What the exercise asks:
Start to finish, return the listing below exactly, pictures excluded.

Material provided:
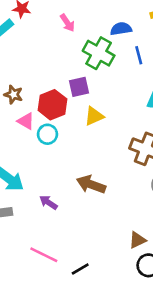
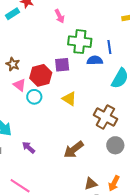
blue semicircle: (121, 29) -> (95, 60), moved
green cross: (99, 53) -> (80, 42), turned -30
yellow triangle: (94, 116) -> (69, 99), moved, turned 49
brown arrow: (91, 184) -> (74, 150), moved, turned -65

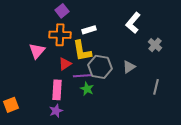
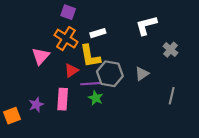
purple square: (62, 11) -> (68, 12), turned -32
white L-shape: (133, 23) -> (146, 25), turned 35
orange cross: (60, 35) -> (66, 39), turned 30
purple star: (56, 111) -> (36, 105), moved

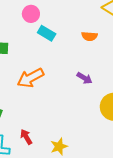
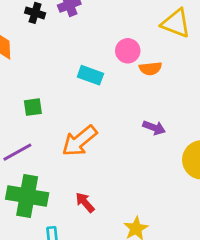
pink circle: (31, 14) -> (128, 51), moved
red arrow: (26, 137) -> (85, 202), moved

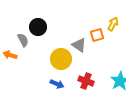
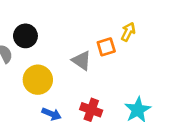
yellow circle: (61, 59) -> (38, 80), moved

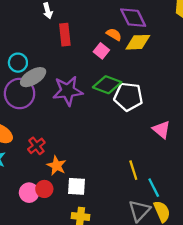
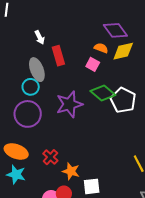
cyan circle: (18, 63) -> (31, 87), moved
gray ellipse: (33, 77) -> (37, 70), moved, turned -70
green diamond: (107, 85) -> (103, 93), turned 30
white pentagon: (128, 97) -> (123, 100), turned 30

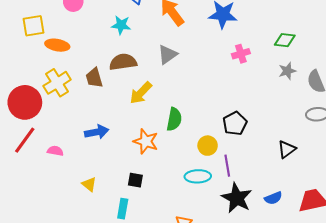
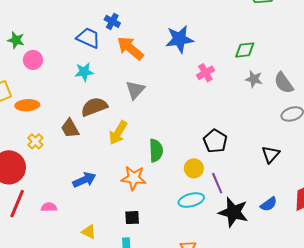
gray star: (287, 71) -> (254, 79), turned -30
yellow cross: (57, 83) -> (35, 141), size x0.6

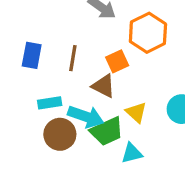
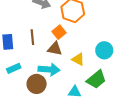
cyan rectangle: (50, 103) -> (14, 68), moved
green trapezoid: (107, 131) -> (96, 79), moved
cyan triangle: (132, 153) -> (75, 92), moved, turned 32

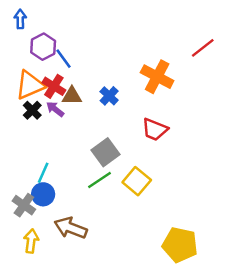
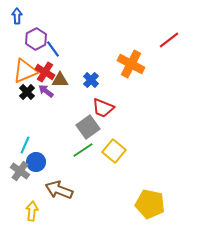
red trapezoid: (155, 129) -> (103, 108), moved
cyan line: (43, 173) -> (25, 145), moved
yellow arrow: (31, 241) -> (32, 211), moved

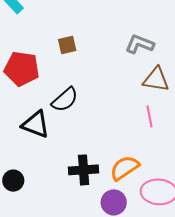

Completed task:
blue semicircle: (121, 29) -> (95, 60), moved
green cross: (99, 53) -> (80, 42), turned -30
yellow triangle: (94, 116) -> (69, 99), moved, turned 49
brown arrow: (91, 184) -> (74, 150), moved, turned -65

purple square: (62, 11) -> (68, 12), turned -32
white L-shape: (133, 23) -> (146, 25), turned 35
orange cross: (60, 35) -> (66, 39), turned 30
purple star: (56, 111) -> (36, 105), moved

pink circle: (31, 14) -> (128, 51), moved
red arrow: (26, 137) -> (85, 202), moved

yellow circle: (61, 59) -> (38, 80), moved

cyan circle: (18, 63) -> (31, 87), moved
gray ellipse: (33, 77) -> (37, 70), moved, turned -70
green diamond: (107, 85) -> (103, 93), turned 30
white pentagon: (128, 97) -> (123, 100), turned 30

gray star: (287, 71) -> (254, 79), turned -30
yellow cross: (57, 83) -> (35, 141), size x0.6

cyan rectangle: (50, 103) -> (14, 68), moved
green trapezoid: (107, 131) -> (96, 79), moved
cyan triangle: (132, 153) -> (75, 92), moved, turned 32

red trapezoid: (155, 129) -> (103, 108), moved
cyan line: (43, 173) -> (25, 145), moved
yellow arrow: (31, 241) -> (32, 211), moved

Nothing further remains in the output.